## Work request
When you find the line with "grey stacking toy" among the records below, reproduce it and each line after it exactly, ending with the line with "orange stacking toy [400,166,478,275]".

Top of Recorded data

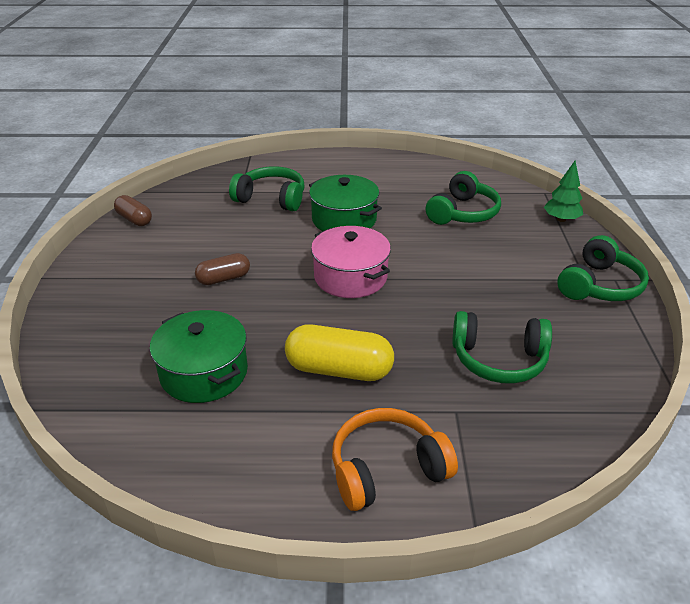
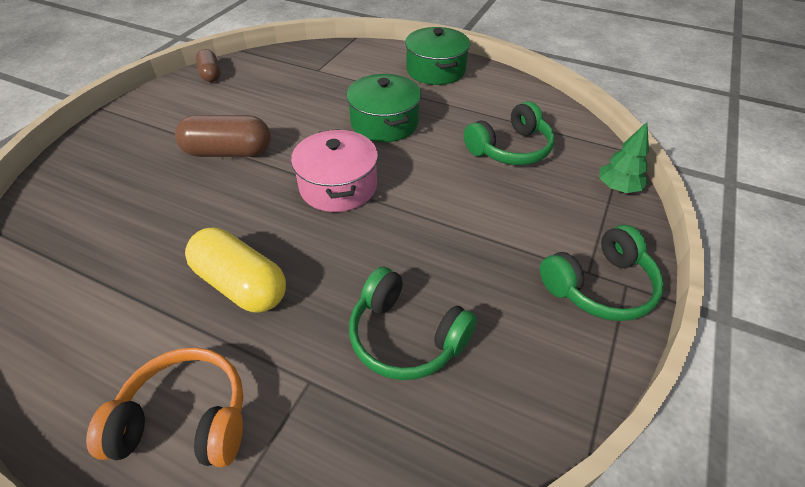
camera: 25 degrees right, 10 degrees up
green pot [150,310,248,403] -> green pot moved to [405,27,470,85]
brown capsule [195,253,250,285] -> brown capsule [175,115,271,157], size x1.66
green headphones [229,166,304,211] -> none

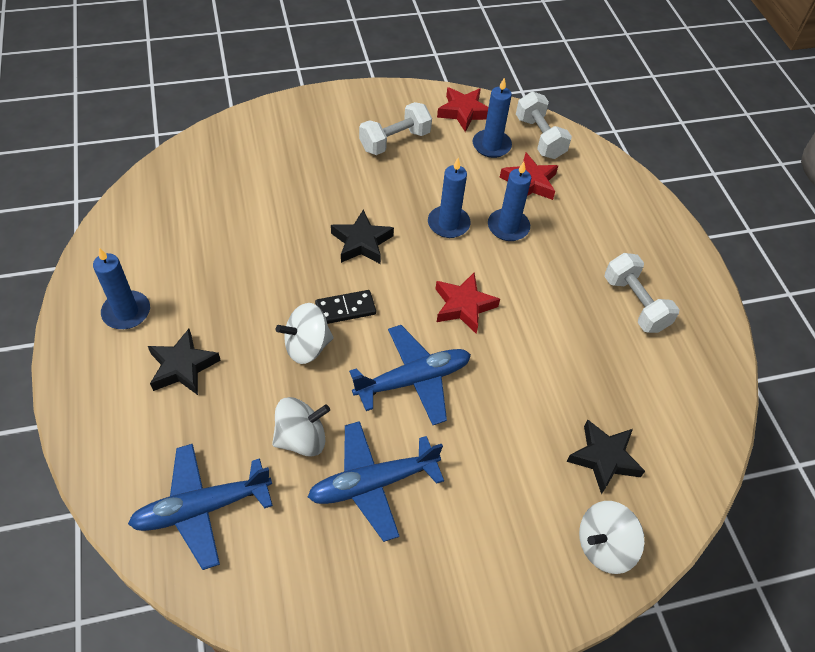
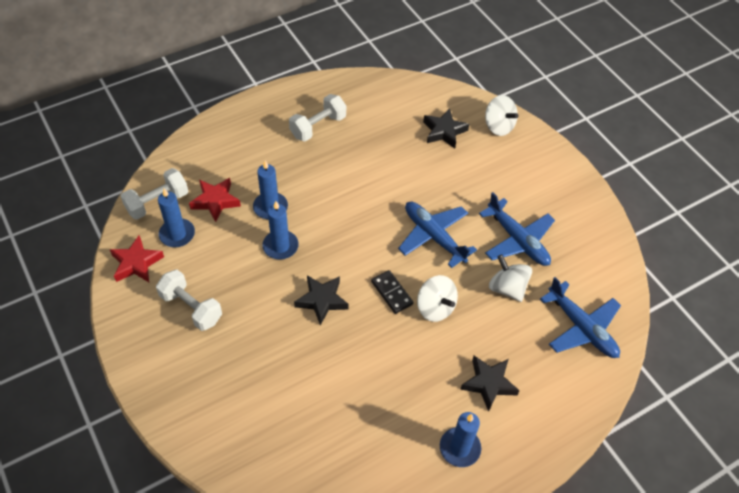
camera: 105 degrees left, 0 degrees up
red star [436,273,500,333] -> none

Bottom of Recorded data
Top of Recorded data

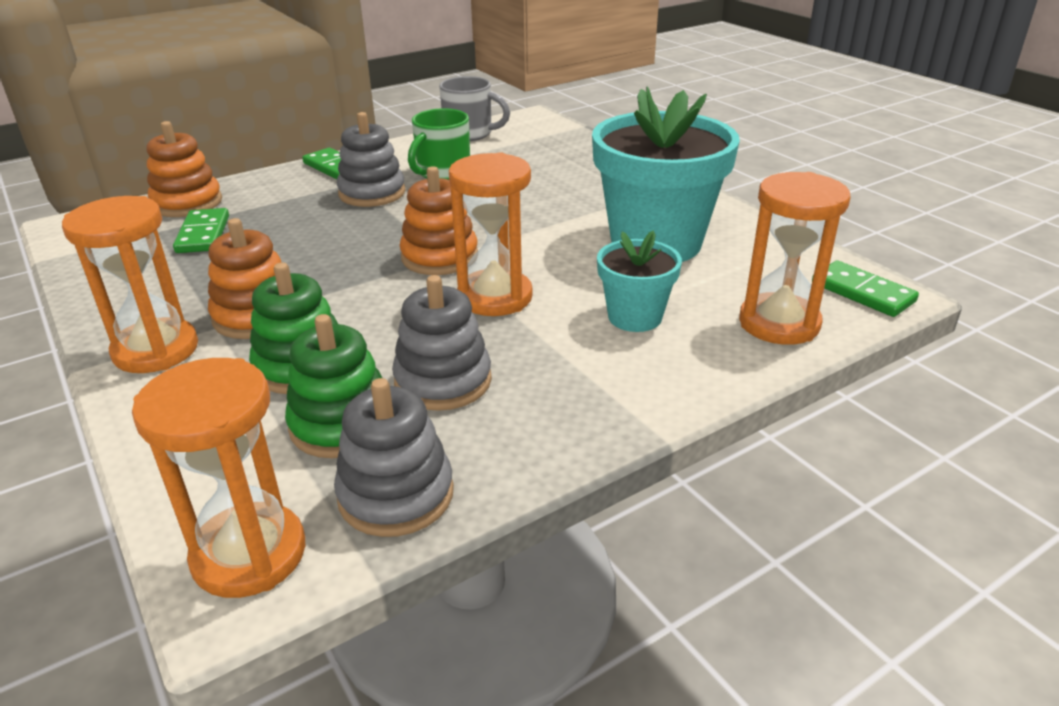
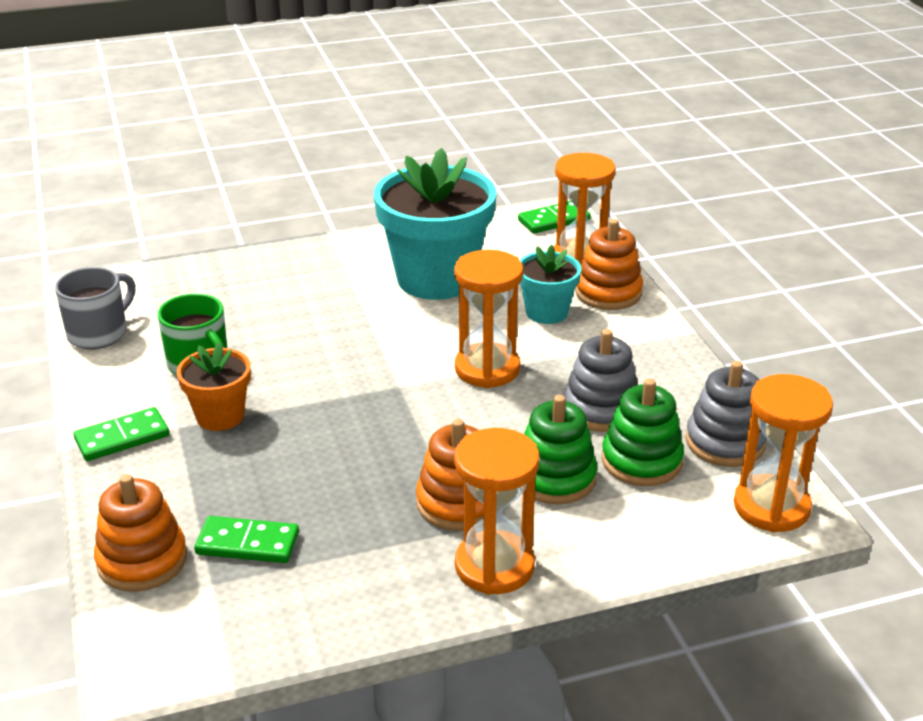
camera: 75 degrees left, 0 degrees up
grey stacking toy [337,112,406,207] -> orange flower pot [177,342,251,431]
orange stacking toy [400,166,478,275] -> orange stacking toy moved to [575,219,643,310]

Bottom of Recorded data

## Task solution
grey stacking toy [337,112,406,207] -> orange flower pot [177,342,251,431]
orange stacking toy [400,166,478,275] -> orange stacking toy moved to [575,219,643,310]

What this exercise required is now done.